**Task instructions**
Give back the lines below verbatim, omitting all pictures.

**Image sets with object changes**
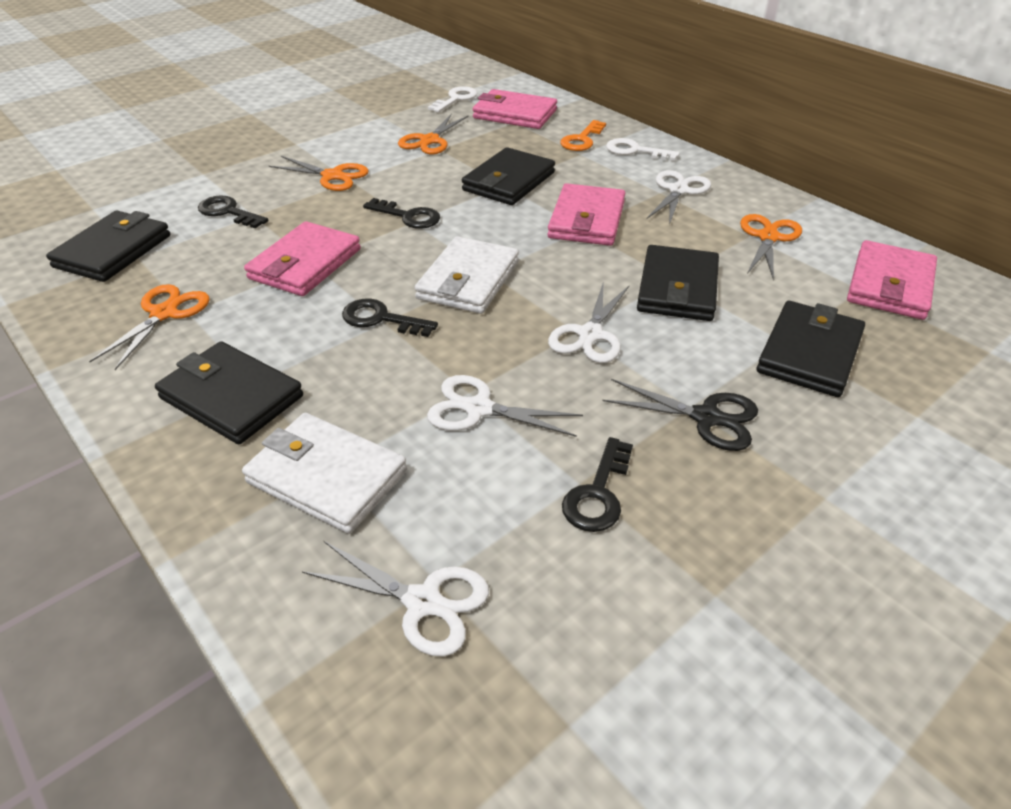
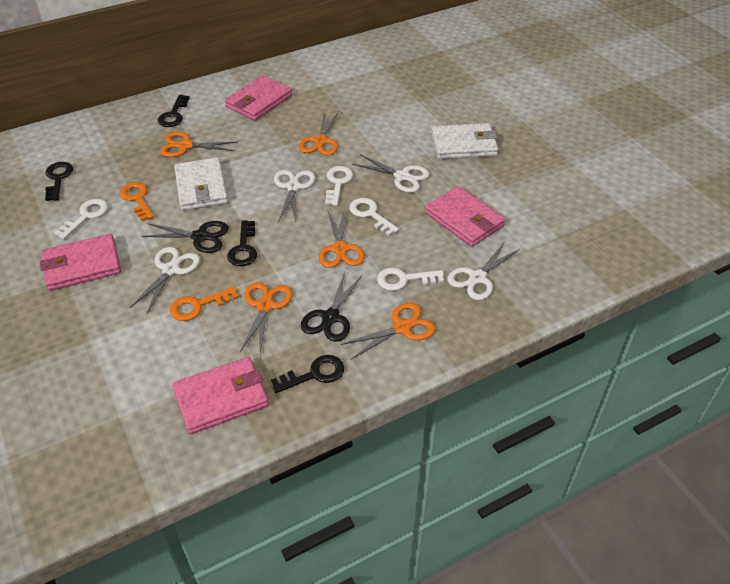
black scissors: 1 -> 2
black wallet: 5 -> 0
orange key: 1 -> 2
orange scissors: 4 -> 5
white key: 2 -> 4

**Task response**
black scissors: 1 -> 2
black wallet: 5 -> 0
orange key: 1 -> 2
orange scissors: 4 -> 5
white key: 2 -> 4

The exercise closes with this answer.